Which lines in the data below contain the string "kern"? Copy each of them out.

(TASK DATA)
** begin **

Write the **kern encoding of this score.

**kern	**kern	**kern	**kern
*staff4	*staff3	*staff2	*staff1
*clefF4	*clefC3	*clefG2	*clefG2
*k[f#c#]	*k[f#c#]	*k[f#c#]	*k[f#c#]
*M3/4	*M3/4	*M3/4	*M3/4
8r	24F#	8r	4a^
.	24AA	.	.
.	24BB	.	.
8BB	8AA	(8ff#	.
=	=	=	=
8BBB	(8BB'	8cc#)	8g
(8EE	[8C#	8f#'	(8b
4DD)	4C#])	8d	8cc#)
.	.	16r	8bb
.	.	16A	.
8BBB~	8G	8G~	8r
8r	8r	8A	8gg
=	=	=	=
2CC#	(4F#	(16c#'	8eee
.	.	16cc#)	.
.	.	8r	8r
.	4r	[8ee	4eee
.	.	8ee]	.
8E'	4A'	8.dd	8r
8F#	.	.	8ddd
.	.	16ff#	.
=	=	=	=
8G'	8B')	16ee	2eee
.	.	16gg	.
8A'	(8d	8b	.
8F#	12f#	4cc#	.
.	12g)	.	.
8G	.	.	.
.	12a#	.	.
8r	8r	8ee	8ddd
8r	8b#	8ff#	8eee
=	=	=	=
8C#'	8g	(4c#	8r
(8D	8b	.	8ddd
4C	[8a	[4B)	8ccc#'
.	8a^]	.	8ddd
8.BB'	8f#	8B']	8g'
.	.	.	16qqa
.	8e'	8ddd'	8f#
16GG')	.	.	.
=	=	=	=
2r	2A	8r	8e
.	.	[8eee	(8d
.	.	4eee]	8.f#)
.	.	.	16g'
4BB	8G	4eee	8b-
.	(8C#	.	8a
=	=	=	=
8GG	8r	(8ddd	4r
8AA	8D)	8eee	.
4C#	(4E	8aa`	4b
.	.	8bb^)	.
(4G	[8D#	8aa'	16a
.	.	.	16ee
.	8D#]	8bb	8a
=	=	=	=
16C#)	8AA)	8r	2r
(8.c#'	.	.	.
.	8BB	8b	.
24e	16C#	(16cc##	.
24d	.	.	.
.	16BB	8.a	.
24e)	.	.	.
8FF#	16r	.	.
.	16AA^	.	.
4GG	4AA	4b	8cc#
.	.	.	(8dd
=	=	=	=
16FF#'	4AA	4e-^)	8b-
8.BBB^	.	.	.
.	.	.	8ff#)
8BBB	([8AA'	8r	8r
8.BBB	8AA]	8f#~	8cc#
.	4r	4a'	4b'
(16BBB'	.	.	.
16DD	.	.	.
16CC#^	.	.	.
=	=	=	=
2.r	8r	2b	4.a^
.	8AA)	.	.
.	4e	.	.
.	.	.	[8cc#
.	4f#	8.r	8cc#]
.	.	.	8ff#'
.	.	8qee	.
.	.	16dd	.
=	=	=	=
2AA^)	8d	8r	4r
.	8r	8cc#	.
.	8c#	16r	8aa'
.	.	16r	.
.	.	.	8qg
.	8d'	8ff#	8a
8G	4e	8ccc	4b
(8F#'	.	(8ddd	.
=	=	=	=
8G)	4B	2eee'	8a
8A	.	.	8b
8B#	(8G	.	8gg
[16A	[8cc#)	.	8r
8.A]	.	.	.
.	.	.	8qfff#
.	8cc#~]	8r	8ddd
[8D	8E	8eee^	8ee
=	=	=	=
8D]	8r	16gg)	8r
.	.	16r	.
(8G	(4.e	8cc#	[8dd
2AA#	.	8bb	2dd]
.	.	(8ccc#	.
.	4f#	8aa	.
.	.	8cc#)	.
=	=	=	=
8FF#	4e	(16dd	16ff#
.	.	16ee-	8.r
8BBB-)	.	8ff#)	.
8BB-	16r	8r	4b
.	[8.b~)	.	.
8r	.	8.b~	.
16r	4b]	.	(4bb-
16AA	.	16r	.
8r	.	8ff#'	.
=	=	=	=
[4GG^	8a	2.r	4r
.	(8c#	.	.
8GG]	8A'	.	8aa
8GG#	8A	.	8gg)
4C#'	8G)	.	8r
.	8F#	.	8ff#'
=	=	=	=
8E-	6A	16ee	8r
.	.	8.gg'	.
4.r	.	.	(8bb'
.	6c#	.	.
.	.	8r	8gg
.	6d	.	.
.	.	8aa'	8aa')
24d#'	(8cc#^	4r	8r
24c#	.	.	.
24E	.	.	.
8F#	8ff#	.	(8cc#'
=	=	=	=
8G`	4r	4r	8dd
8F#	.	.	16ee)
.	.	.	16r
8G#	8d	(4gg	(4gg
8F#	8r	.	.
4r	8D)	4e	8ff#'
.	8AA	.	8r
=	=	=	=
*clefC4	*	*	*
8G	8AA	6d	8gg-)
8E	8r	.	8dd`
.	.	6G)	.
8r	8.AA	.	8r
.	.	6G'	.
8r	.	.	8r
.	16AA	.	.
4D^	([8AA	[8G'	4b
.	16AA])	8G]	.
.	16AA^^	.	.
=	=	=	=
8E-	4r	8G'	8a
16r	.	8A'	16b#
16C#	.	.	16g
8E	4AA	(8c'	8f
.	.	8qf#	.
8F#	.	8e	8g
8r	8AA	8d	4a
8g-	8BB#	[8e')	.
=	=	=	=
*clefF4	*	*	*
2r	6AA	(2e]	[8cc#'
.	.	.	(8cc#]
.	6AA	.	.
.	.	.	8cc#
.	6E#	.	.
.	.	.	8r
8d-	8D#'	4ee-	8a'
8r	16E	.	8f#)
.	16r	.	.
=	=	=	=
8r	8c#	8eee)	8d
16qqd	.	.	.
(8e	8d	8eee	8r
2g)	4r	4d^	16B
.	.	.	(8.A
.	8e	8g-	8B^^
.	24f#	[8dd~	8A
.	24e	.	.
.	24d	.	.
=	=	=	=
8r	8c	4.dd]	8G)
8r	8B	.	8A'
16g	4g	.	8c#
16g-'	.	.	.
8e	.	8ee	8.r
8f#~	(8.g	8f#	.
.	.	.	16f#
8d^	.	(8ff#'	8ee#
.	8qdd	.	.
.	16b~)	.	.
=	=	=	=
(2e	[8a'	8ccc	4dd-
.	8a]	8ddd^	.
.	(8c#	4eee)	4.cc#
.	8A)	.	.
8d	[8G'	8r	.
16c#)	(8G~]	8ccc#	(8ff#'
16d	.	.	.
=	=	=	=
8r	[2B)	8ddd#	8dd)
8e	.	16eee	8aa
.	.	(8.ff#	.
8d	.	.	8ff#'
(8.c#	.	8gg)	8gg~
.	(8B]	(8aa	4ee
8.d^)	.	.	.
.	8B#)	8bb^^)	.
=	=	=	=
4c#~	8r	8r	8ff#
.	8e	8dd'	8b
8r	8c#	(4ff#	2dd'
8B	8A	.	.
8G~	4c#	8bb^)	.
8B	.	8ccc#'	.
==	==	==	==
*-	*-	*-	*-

** end **

(COMPLETED TASK)
Write the **kern encoding of this score.
**kern	**kern	**kern	**kern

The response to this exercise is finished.